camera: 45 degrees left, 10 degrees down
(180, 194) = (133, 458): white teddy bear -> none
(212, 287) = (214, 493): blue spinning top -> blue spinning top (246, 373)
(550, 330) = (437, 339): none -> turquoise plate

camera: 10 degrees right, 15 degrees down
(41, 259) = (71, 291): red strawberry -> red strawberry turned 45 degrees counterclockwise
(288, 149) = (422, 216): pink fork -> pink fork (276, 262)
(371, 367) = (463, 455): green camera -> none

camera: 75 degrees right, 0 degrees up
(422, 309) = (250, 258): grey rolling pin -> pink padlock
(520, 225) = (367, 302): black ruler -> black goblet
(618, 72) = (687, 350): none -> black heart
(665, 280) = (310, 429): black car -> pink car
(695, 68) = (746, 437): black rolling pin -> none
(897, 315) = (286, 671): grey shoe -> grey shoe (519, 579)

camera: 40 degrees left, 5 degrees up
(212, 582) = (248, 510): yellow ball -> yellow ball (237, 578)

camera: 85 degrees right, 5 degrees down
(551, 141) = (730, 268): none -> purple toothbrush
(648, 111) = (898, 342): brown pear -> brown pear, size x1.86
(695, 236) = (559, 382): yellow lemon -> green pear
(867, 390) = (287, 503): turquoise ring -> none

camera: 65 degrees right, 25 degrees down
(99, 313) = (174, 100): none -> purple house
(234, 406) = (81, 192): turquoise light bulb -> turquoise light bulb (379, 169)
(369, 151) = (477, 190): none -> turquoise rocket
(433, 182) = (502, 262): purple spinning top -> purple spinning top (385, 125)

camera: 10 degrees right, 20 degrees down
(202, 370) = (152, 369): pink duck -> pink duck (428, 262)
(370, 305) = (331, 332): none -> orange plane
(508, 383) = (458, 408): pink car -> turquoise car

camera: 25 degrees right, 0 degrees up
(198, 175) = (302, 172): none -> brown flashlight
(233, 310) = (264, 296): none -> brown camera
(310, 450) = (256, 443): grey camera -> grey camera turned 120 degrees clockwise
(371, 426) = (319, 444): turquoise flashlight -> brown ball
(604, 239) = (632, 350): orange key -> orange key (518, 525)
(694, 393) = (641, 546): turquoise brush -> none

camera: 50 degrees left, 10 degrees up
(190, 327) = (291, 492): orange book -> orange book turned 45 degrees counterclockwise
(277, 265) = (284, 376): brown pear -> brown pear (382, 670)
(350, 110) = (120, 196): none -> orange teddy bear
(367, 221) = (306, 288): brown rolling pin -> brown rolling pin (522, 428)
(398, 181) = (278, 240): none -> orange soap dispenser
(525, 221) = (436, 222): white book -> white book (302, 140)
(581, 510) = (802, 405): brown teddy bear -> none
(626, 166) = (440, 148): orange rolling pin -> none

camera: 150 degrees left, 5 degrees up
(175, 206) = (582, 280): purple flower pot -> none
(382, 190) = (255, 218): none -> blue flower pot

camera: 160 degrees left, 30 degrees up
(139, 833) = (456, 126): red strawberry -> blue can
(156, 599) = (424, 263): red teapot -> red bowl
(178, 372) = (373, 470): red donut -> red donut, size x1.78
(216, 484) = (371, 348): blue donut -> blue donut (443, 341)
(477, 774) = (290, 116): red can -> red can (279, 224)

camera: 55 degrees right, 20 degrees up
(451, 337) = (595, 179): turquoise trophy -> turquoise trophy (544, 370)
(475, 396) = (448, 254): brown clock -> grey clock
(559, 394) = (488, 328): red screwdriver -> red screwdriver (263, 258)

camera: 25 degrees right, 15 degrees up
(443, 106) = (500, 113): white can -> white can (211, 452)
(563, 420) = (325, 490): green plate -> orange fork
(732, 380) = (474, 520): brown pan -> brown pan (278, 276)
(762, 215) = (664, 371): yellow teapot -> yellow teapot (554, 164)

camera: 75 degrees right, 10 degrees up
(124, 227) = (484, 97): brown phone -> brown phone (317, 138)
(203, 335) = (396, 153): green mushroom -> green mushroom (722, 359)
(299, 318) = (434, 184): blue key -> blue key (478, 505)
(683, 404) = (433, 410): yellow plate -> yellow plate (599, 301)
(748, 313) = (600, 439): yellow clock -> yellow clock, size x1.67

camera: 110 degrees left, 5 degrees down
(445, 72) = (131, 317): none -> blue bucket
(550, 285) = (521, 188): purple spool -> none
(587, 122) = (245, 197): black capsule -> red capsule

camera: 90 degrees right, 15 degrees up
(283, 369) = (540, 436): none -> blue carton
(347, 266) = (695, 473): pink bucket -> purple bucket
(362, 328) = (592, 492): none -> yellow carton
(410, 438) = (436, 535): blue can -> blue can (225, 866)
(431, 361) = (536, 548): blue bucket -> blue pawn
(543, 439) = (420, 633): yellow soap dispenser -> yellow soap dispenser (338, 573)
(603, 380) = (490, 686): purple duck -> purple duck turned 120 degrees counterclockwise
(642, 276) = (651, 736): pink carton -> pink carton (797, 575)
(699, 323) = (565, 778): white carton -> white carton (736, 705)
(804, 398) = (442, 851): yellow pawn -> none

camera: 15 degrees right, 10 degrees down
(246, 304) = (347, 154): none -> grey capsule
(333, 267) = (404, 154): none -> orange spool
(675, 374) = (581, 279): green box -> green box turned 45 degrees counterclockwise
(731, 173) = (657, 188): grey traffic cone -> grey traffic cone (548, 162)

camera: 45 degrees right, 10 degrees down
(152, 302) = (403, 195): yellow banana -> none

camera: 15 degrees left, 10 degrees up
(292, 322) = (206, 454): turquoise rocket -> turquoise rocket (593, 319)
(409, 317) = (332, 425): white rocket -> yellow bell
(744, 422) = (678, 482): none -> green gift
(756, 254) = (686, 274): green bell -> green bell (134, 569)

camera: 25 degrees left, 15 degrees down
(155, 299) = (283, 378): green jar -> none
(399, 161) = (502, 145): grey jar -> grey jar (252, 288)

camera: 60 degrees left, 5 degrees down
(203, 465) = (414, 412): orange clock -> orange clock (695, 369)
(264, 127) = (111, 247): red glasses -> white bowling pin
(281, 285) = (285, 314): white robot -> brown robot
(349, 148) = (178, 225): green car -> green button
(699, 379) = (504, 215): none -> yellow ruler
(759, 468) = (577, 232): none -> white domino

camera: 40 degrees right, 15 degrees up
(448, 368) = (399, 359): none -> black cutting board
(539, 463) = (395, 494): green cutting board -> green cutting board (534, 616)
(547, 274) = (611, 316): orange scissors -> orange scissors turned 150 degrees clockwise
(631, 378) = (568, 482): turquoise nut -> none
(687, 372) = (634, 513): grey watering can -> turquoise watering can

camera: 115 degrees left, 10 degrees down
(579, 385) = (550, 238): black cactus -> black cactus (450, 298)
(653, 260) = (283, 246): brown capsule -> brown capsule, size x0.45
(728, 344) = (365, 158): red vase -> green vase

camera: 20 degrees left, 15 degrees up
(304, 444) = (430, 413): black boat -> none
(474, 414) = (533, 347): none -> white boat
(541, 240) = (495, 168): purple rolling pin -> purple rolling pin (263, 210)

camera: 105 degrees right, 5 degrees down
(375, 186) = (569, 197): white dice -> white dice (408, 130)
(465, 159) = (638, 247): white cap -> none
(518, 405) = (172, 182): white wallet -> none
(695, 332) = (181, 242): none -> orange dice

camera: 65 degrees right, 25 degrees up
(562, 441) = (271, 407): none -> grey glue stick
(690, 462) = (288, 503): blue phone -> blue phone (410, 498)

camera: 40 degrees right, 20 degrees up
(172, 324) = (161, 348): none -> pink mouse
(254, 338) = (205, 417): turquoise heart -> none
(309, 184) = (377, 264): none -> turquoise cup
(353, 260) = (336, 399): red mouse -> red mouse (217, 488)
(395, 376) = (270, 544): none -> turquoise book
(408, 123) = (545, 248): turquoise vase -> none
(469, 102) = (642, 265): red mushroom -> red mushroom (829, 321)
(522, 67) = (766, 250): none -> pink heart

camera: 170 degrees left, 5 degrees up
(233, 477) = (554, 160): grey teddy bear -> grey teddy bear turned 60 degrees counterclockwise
※
WHAT THIS TASK INVOLVES
Where the string "dispenser" appears in a line of the entries, that line counts; state the total number of such lines and nothing else.

RESPONSE TO THIS TASK
2